BEGIN

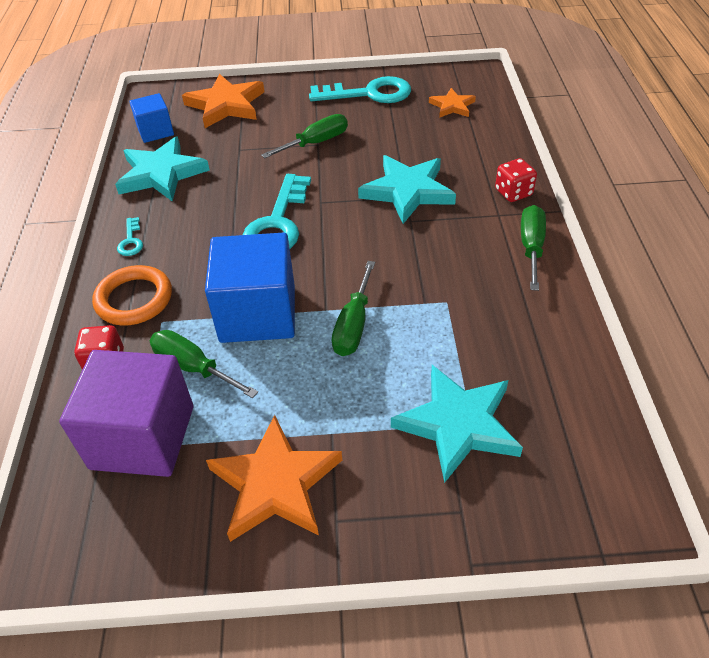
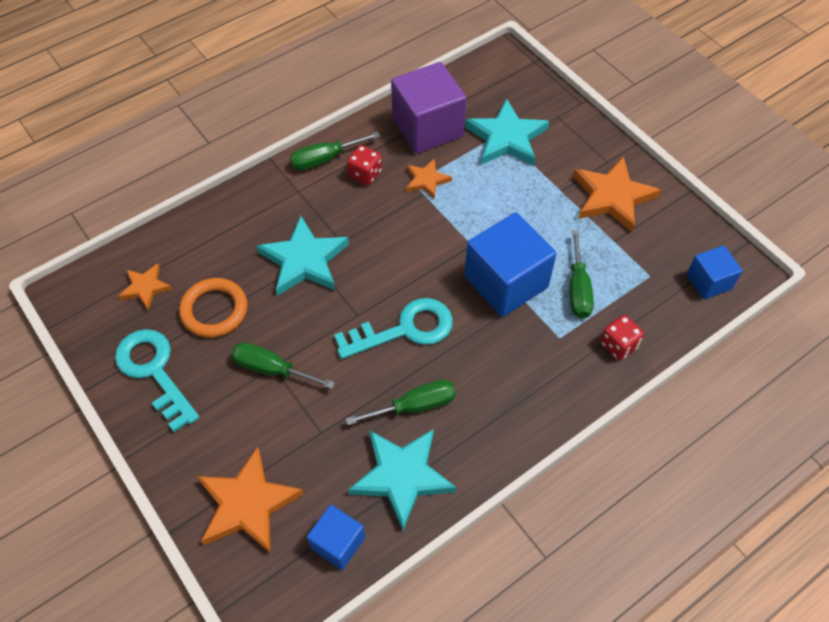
camera: 125 degrees left, 10 degrees up
(74, 503) = (709, 281): none -> blue cube
(131, 241) = (502, 428): turquoise key -> none
(134, 299) = (556, 372): orange ring -> orange ring (214, 310)
(143, 437) = (645, 279): purple cube -> purple cube (427, 127)
(353, 325) = (473, 221): green screwdriver -> green screwdriver (414, 406)
(442, 313) = (426, 180): none -> orange star
(513, 193) = (263, 192): red dice -> red dice (365, 174)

END

__REQUEST__. At the line containing "(143, 437) = (645, 279): purple", start transcribing exactly, and continue through the last line of the listing. Stop there and add nothing.

__RESPONSE TO THIS EXERCISE__.
(143, 437) = (645, 279): purple cube -> purple cube (427, 127)
(353, 325) = (473, 221): green screwdriver -> green screwdriver (414, 406)
(442, 313) = (426, 180): none -> orange star
(513, 193) = (263, 192): red dice -> red dice (365, 174)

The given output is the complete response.